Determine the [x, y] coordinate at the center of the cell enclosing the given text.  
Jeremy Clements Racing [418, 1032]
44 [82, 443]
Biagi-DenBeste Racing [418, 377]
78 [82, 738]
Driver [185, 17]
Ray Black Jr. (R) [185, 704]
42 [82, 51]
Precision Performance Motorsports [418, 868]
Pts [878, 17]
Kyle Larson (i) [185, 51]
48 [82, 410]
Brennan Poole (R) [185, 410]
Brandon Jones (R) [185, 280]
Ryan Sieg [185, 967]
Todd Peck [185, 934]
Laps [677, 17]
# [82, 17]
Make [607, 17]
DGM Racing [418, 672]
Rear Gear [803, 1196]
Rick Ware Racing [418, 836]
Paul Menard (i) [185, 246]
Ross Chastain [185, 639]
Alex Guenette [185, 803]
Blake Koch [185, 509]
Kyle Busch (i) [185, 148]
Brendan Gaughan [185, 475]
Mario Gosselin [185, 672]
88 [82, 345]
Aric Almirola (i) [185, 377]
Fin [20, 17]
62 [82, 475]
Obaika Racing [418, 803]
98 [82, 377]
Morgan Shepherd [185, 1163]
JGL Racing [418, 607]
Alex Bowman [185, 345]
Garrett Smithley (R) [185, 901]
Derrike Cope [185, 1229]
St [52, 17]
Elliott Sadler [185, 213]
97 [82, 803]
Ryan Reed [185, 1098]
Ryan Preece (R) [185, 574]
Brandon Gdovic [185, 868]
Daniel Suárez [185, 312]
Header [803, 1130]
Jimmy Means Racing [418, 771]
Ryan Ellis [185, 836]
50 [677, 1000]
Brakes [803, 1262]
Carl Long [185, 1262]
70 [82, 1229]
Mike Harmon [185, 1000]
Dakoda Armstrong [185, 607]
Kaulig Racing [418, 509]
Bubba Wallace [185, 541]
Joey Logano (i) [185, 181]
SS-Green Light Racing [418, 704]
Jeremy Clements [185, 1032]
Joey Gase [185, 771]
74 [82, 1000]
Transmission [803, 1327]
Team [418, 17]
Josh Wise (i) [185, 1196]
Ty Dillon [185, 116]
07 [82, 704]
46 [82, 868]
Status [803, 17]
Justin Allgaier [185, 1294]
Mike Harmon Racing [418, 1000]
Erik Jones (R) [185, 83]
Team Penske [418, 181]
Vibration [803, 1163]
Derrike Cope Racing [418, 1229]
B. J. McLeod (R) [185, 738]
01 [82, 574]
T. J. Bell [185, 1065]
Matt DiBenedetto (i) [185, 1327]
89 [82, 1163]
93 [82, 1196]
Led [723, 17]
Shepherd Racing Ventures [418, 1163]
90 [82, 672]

****************

- **Instruction**
Pull out every row above that contains the string "Jeremy", treating case as significant.

- **Full solution**
Jeremy Clements Racing [418, 1032]
Jeremy Clements [185, 1032]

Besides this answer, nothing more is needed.